Required action: Every line with the string "none" in it belongs in your answer, so copy them all from the data.

********

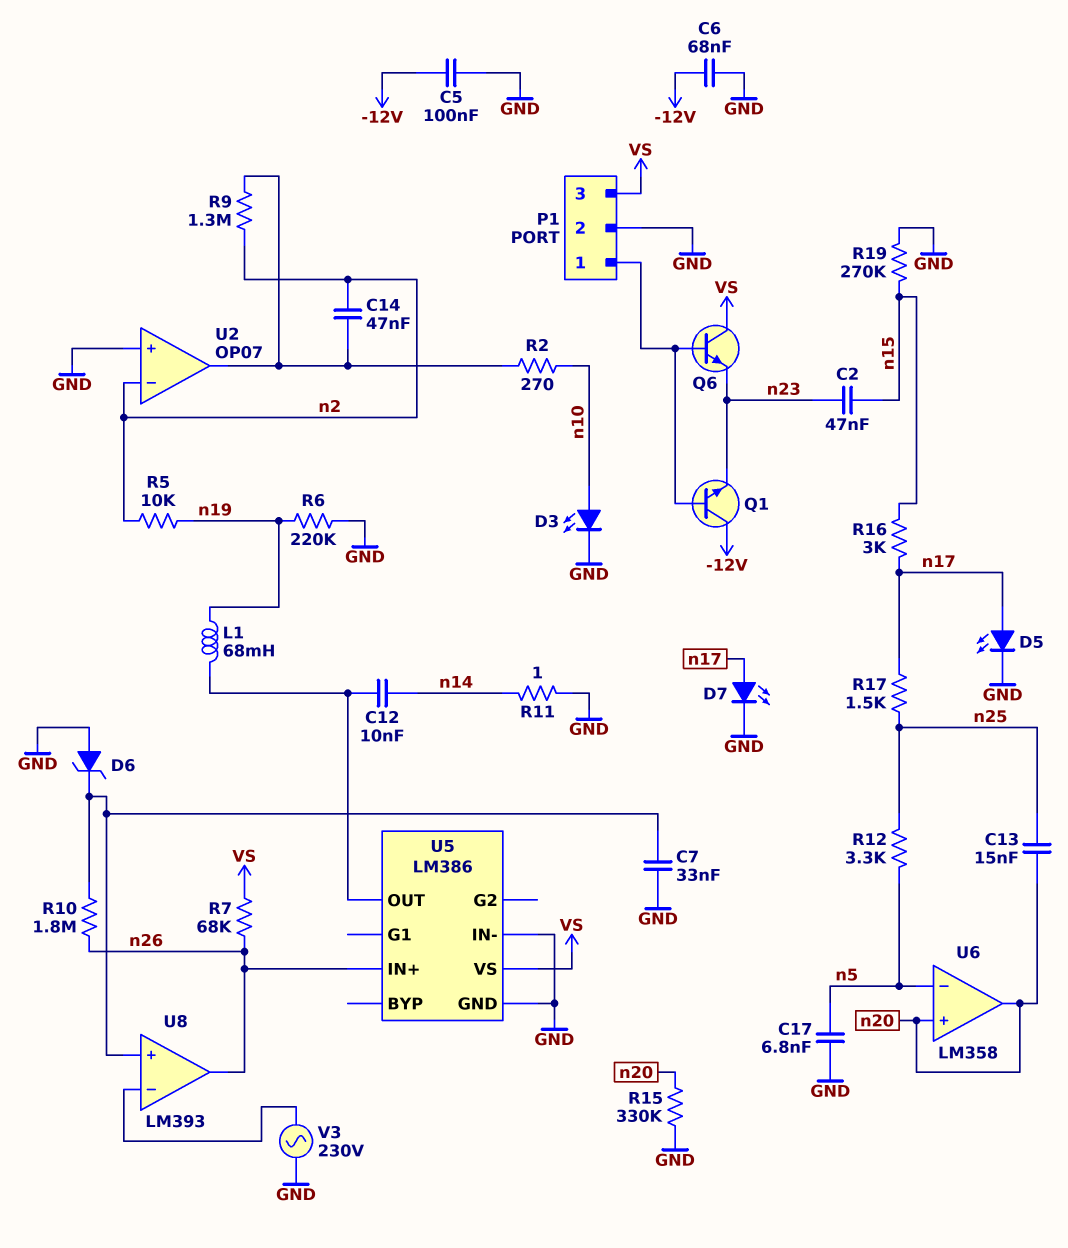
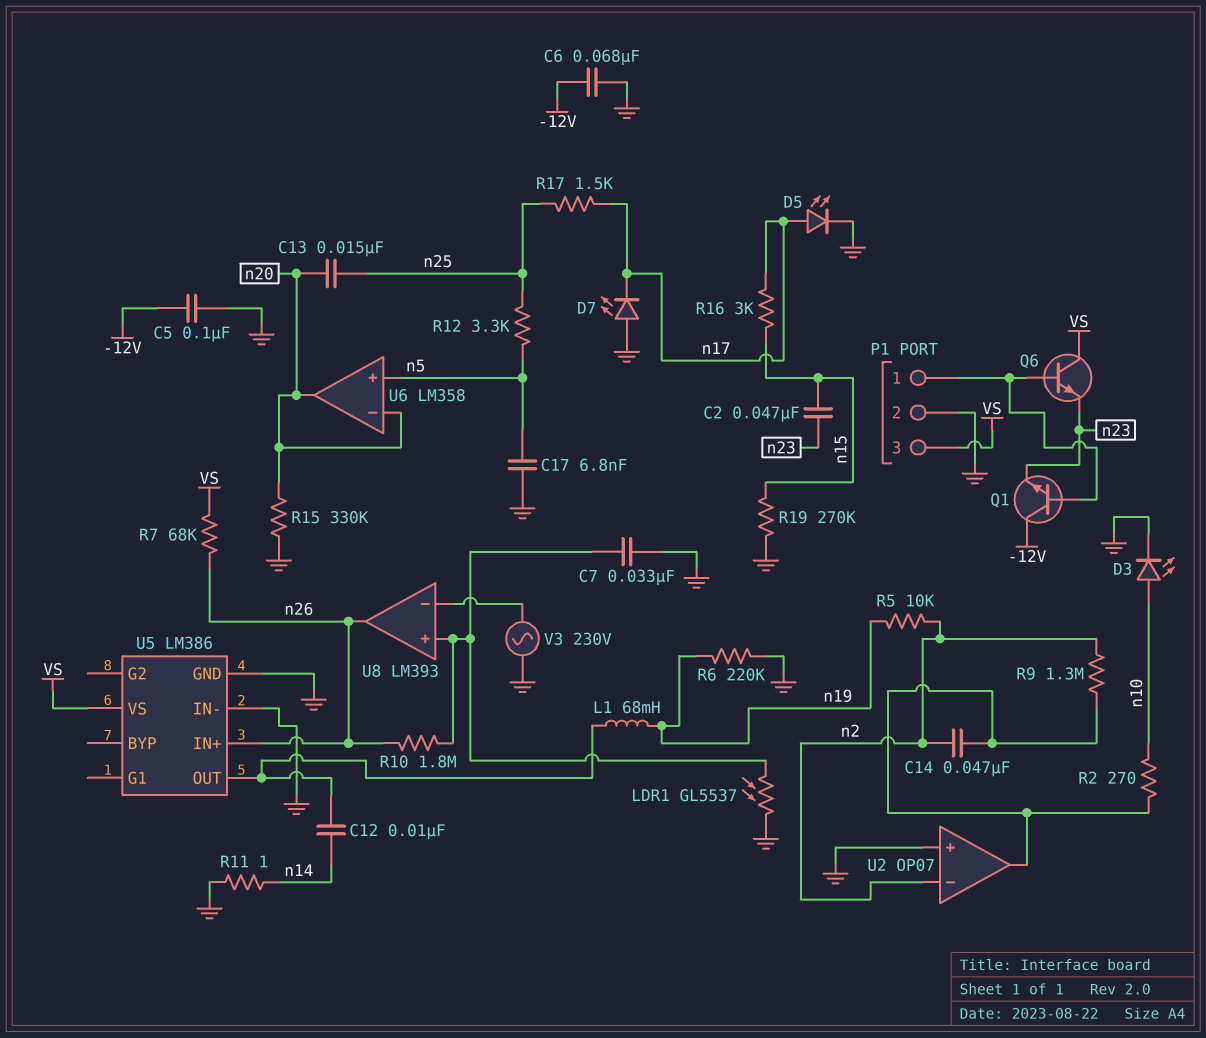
D6: zener (A GND, K U8/in+) -> none
D7: LED (A n17, K GND) -> LED (A GND, K n17)
LDR1: none -> GL5537 (GND, U8/in+)
U6 pin in+: n20 -> n5
U6 pin in-: n5 -> n20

********

Answer below:
D6: zener (A GND, K U8/in+) -> none
LDR1: none -> GL5537 (GND, U8/in+)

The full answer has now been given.